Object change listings
● ● ● ● ● ● ●

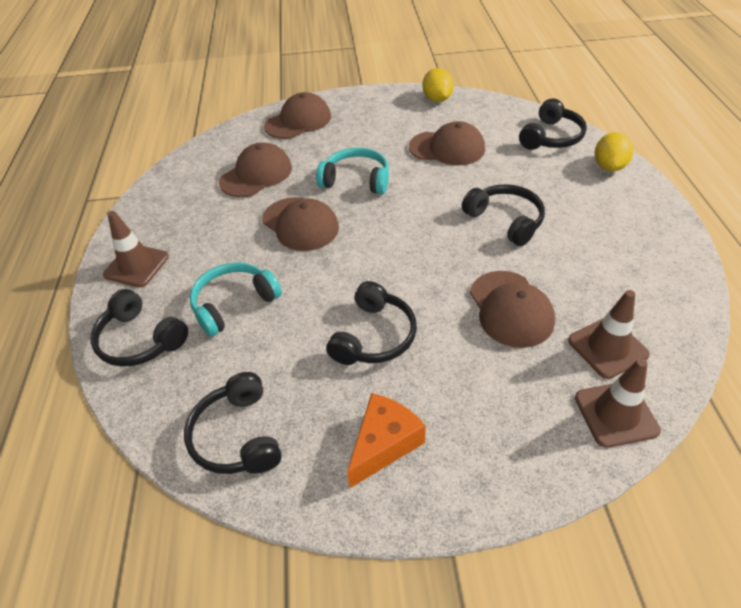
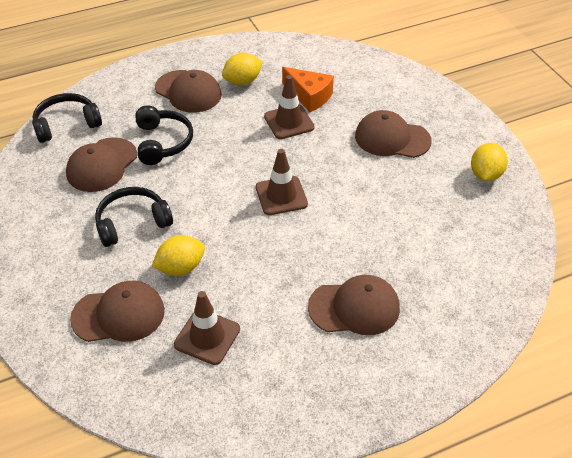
black headphones: 5 -> 3
turquoise headphones: 2 -> 0
yellow lemon: 2 -> 3

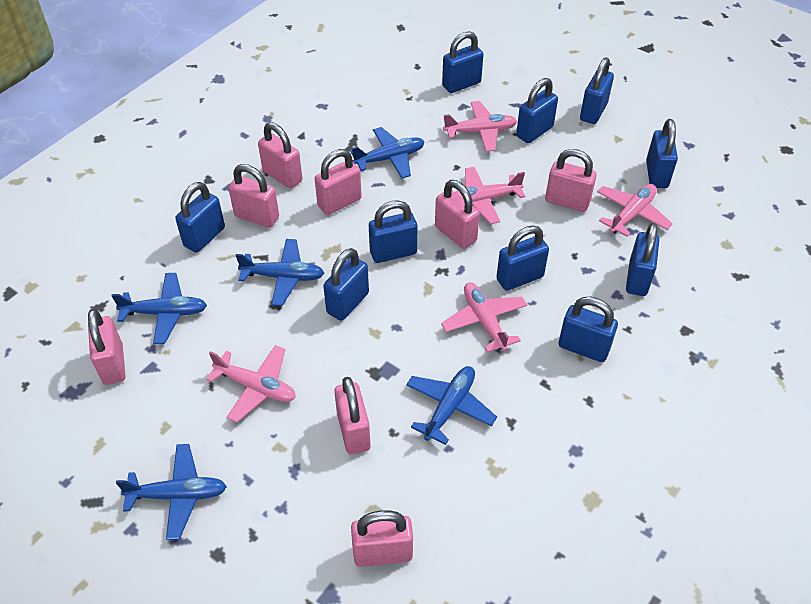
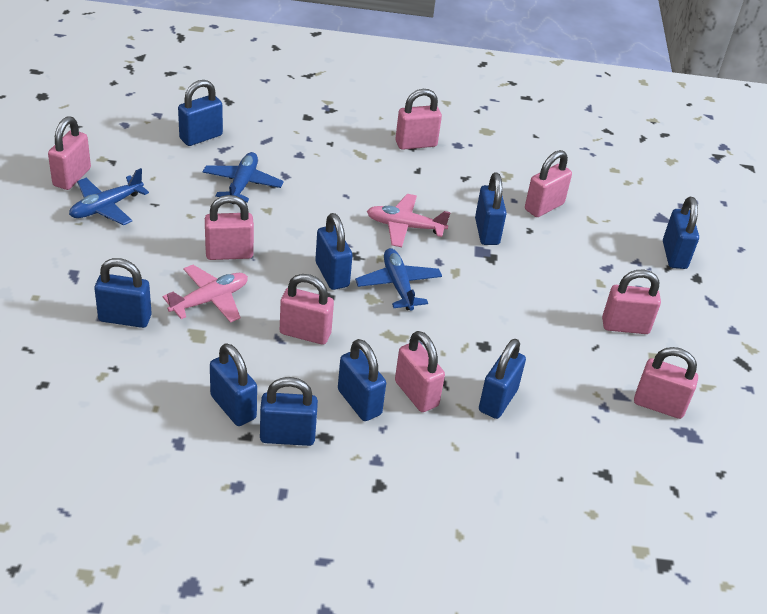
blue padlock: 10 -> 9
blue plane: 5 -> 3
pink plane: 5 -> 2

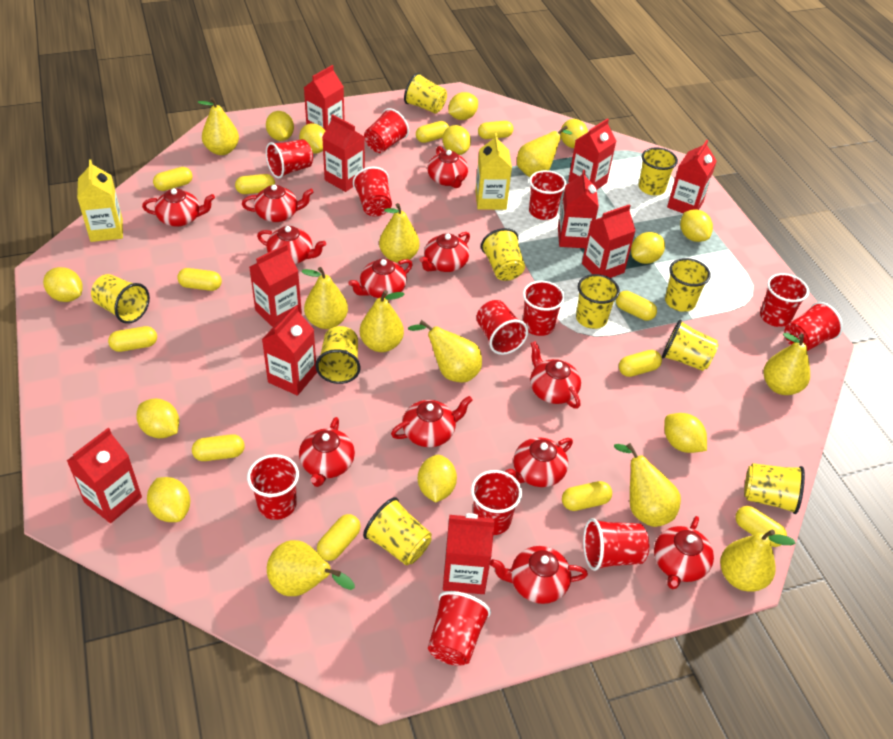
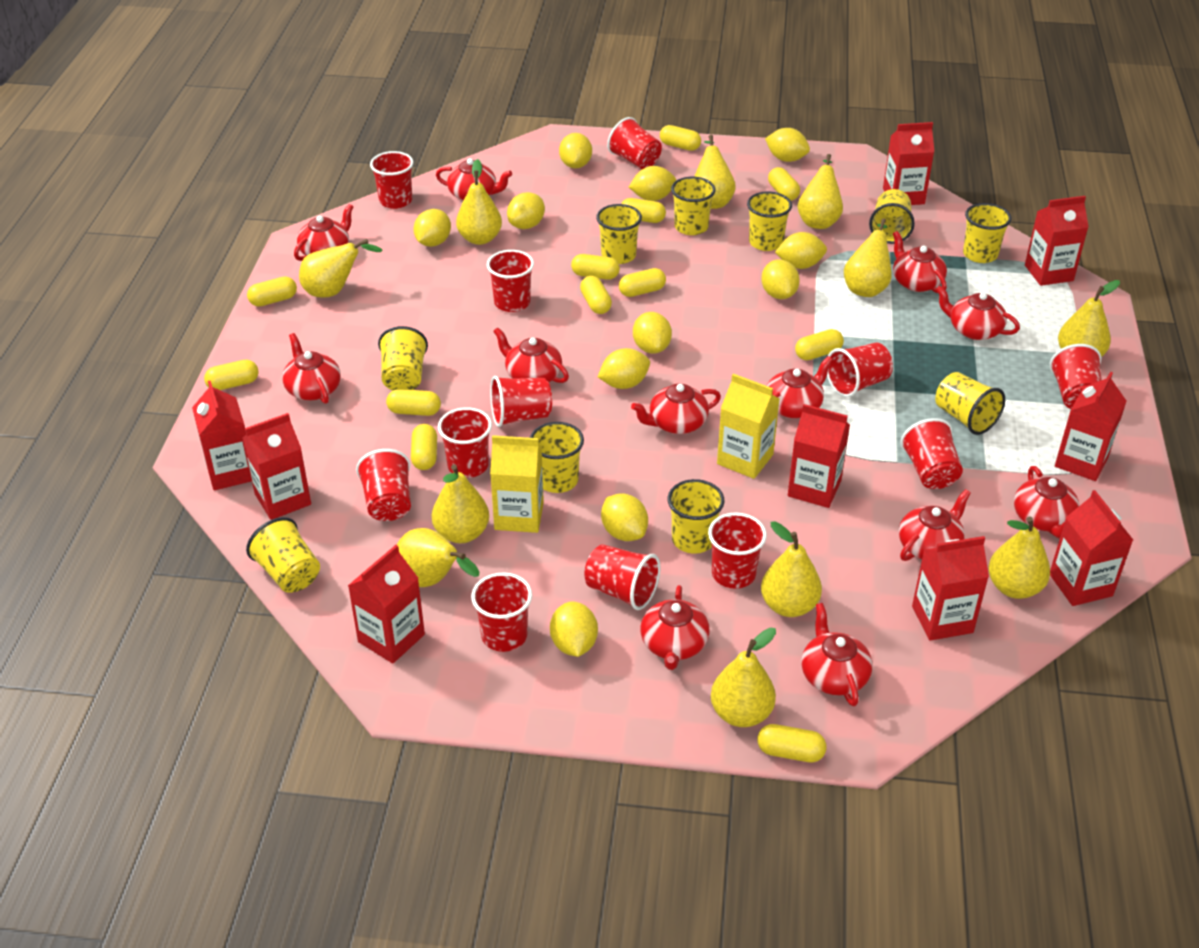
red carton: 10 -> 9
yellow lemon: 12 -> 11
yellow pear: 10 -> 11

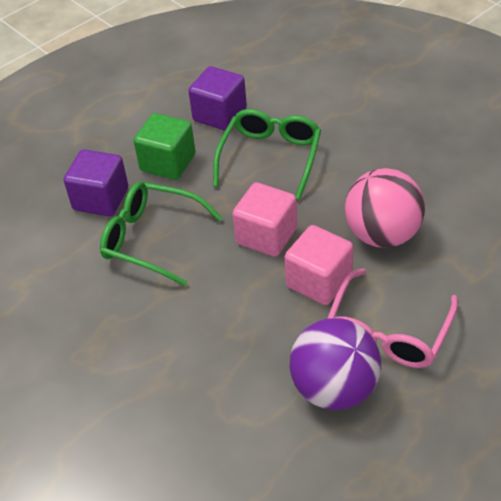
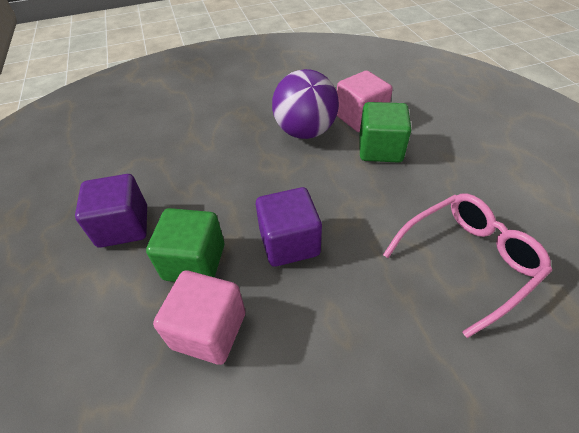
green cube: 1 -> 2
green glasses: 2 -> 0
pink ball: 1 -> 0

● ● ● ● ● ● ●

Task directions: Write out exactly, please, the lines that start at the one containing "turquoise headphones: 2 -> 0" and run through the final line of the entries, both included, leaving pictures out.

Exercise solution:
turquoise headphones: 2 -> 0
yellow lemon: 2 -> 3

blue padlock: 10 -> 9
blue plane: 5 -> 3
pink plane: 5 -> 2

red carton: 10 -> 9
yellow lemon: 12 -> 11
yellow pear: 10 -> 11

green cube: 1 -> 2
green glasses: 2 -> 0
pink ball: 1 -> 0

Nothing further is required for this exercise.